> **Work instruction**
The lines below may contain the word "brush". Please count those that do and give the number alone.

# # #

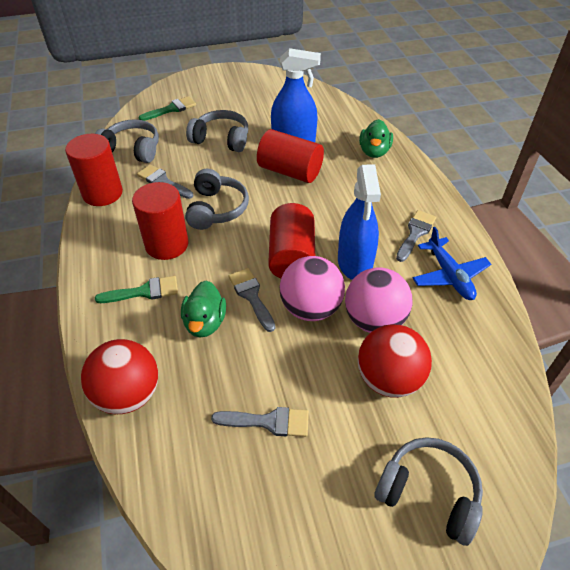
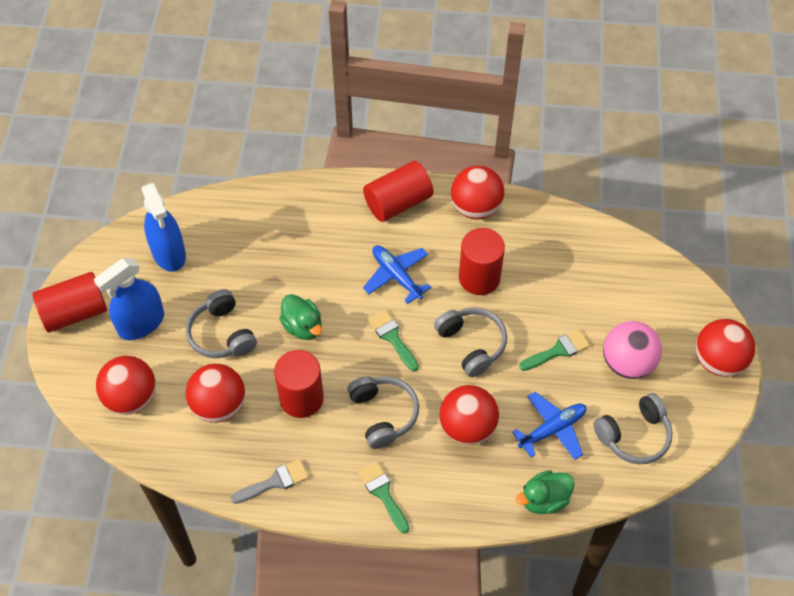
blue plane: 1 -> 2
green brush: 2 -> 3
grey brush: 4 -> 1
pink ball: 2 -> 1
red ball: 2 -> 5

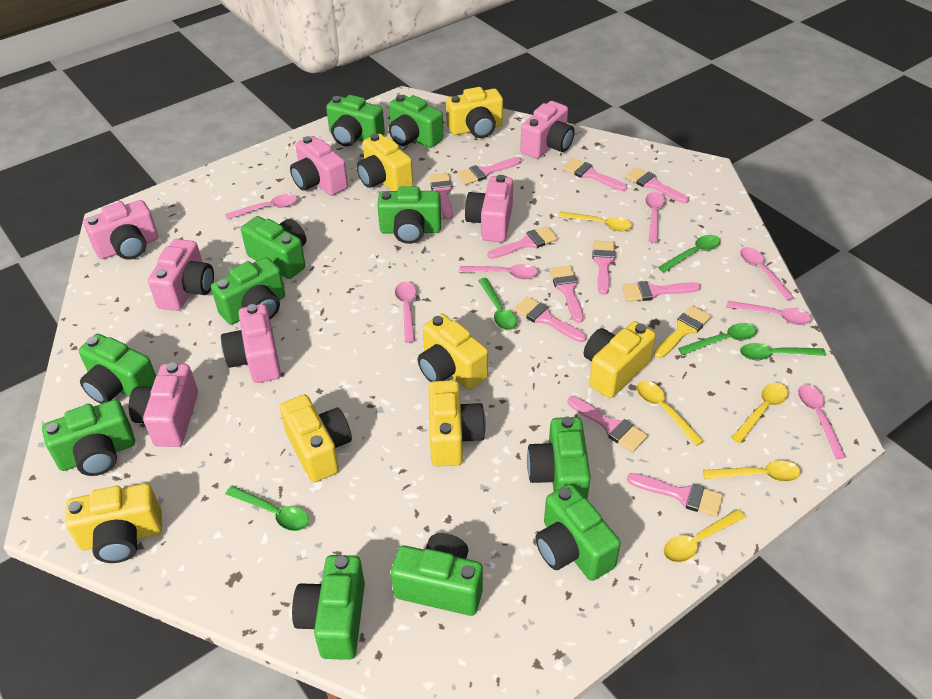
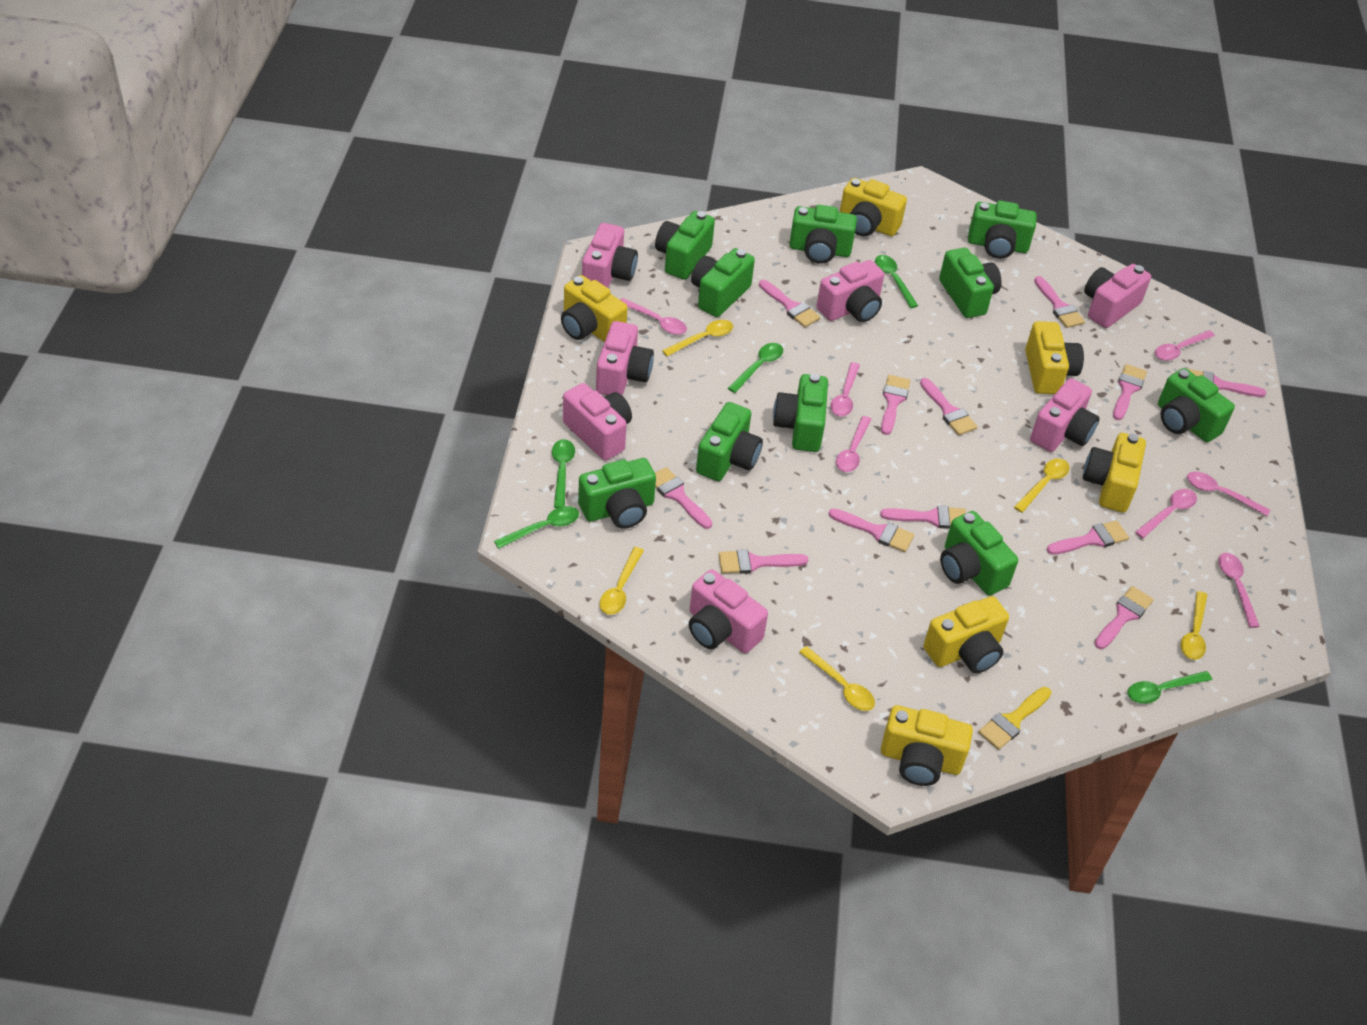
green camera: 11 -> 10
pink brush: 11 -> 12
yellow camera: 7 -> 6

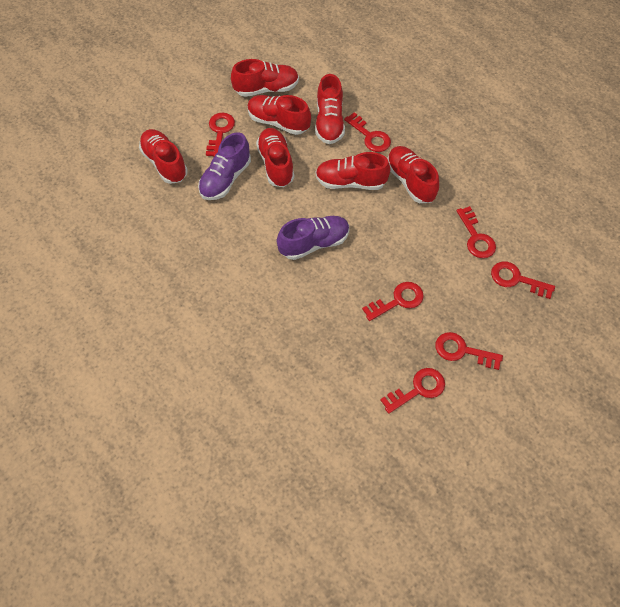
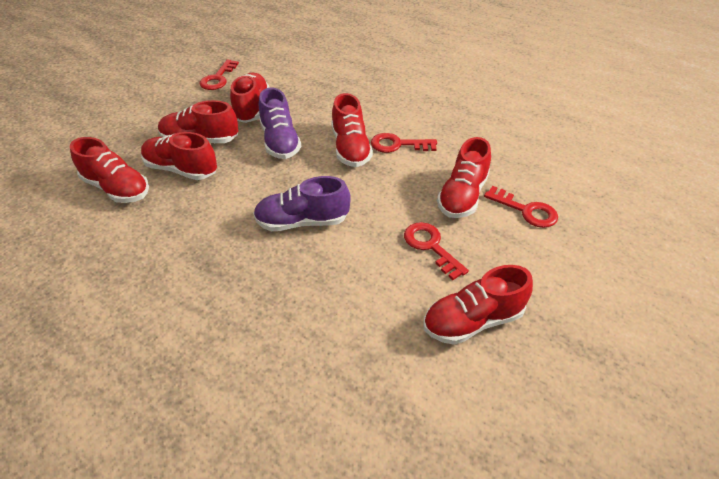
red key: 7 -> 4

# # #

> **Written answer**
3